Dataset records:
[Start of Attachment]
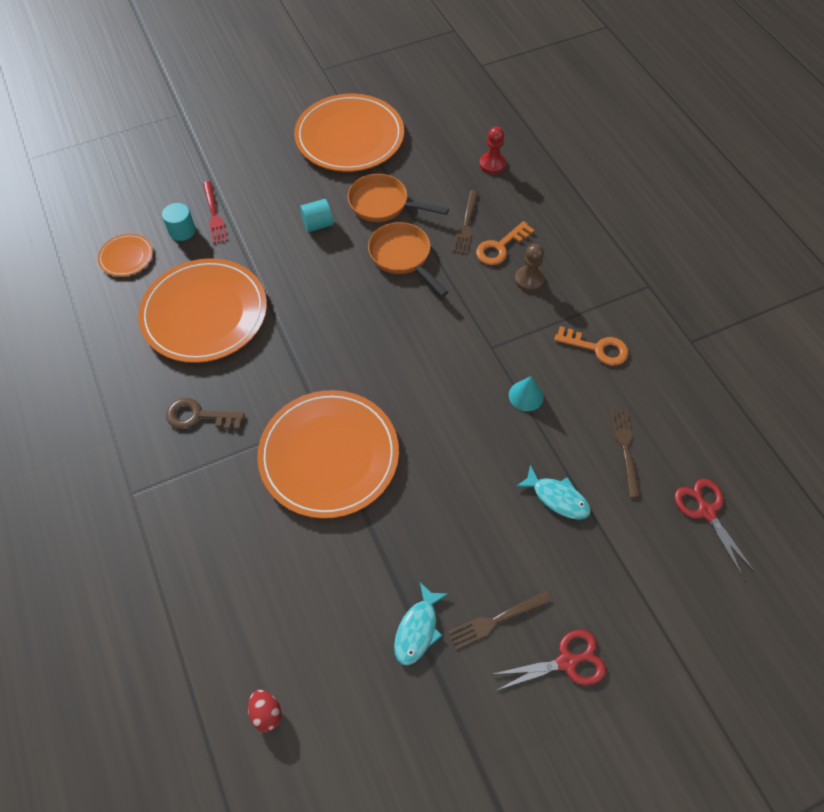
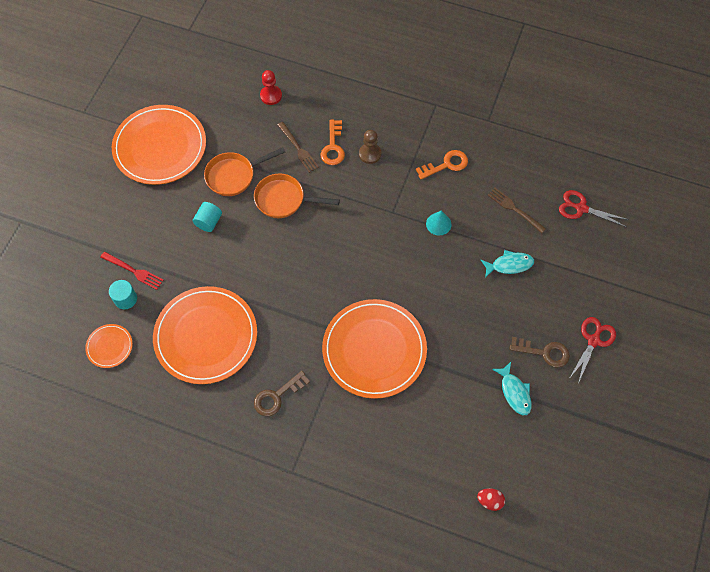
camera: 45 degrees left, 5 degrees up
(496, 620) = (544, 352): brown fork -> brown key

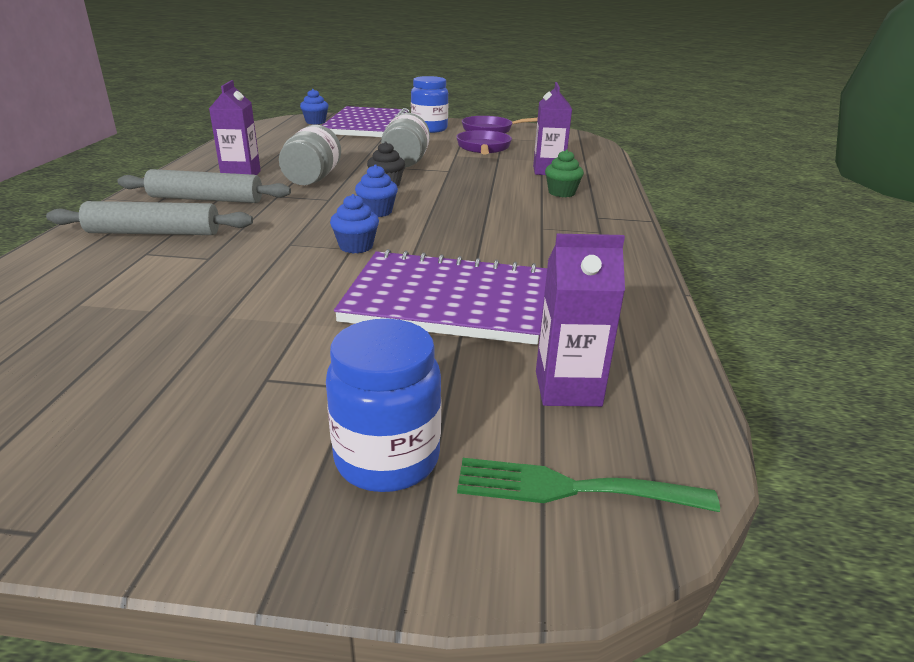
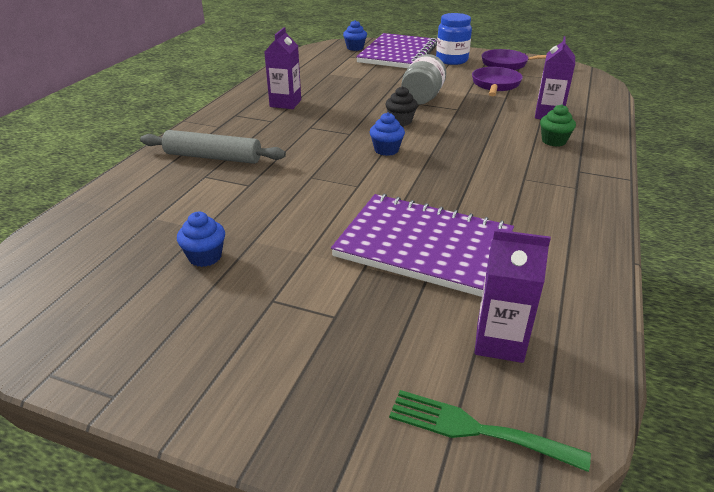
camera: 15 degrees right, 5 degrees up
(206, 199) = (255, 127): grey rolling pin -> none
(312, 179) = (341, 111): grey jar -> none
(356, 246) = (362, 184): blue cupcake -> blue cupcake (205, 257)
(387, 459) = (345, 381): blue jar -> none

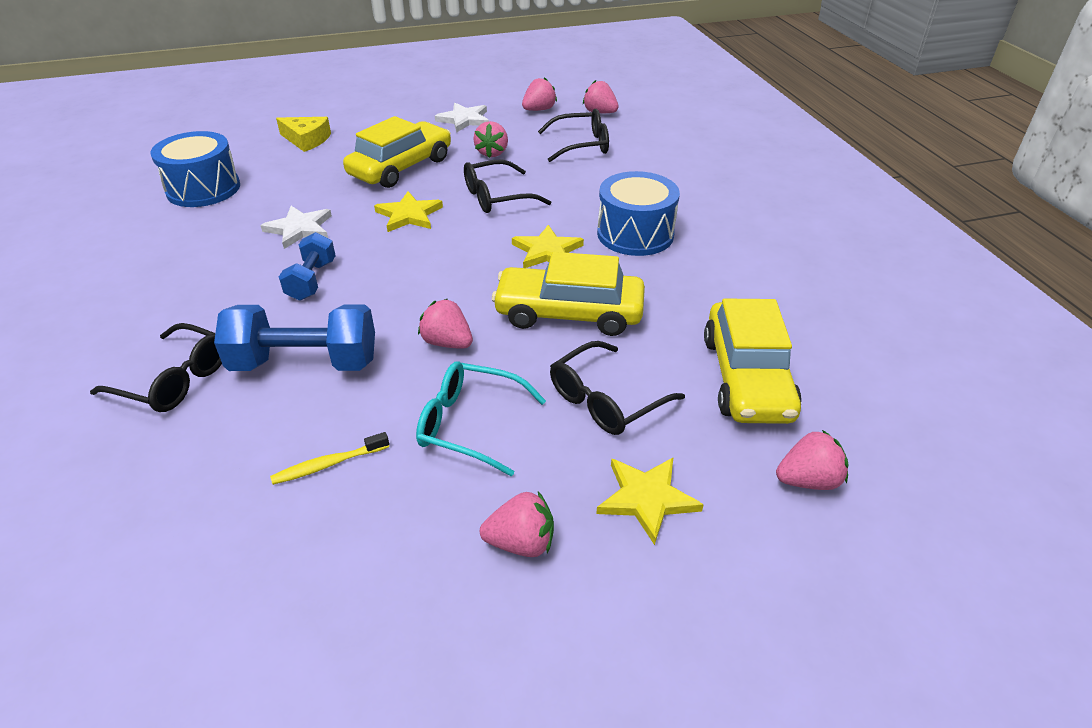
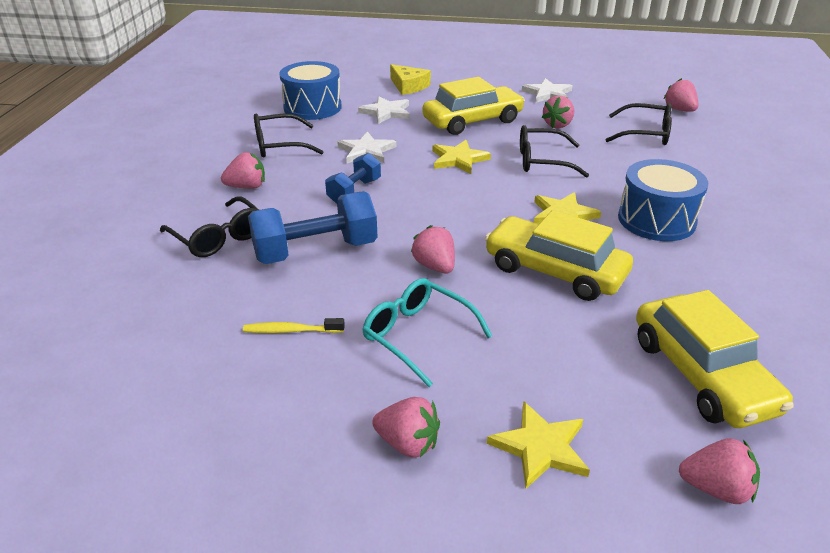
camera: 25 degrees right, 5 degrees down
(298, 177) = (386, 112): none -> white star
(305, 363) = (315, 251): blue dumbbell -> blue dumbbell turned 45 degrees counterclockwise
(539, 110) = (621, 97): pink strawberry -> pink strawberry (247, 187)
(606, 400) = (548, 352): black glasses -> black glasses (279, 145)
(747, 377) = (702, 374): yellow car -> yellow car turned 45 degrees counterclockwise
[End of Attachment]
= Work instructions =
Exactly reproduce the entries above, minus the pictures.

= Response box =
camera: 45 degrees left, 5 degrees up
(496, 620) = (544, 352): brown fork -> brown key

camera: 15 degrees right, 5 degrees up
(206, 199) = (255, 127): grey rolling pin -> none
(312, 179) = (341, 111): grey jar -> none
(356, 246) = (362, 184): blue cupcake -> blue cupcake (205, 257)
(387, 459) = (345, 381): blue jar -> none

camera: 25 degrees right, 5 degrees down
(298, 177) = (386, 112): none -> white star
(305, 363) = (315, 251): blue dumbbell -> blue dumbbell turned 45 degrees counterclockwise
(539, 110) = (621, 97): pink strawberry -> pink strawberry (247, 187)
(606, 400) = (548, 352): black glasses -> black glasses (279, 145)
(747, 377) = (702, 374): yellow car -> yellow car turned 45 degrees counterclockwise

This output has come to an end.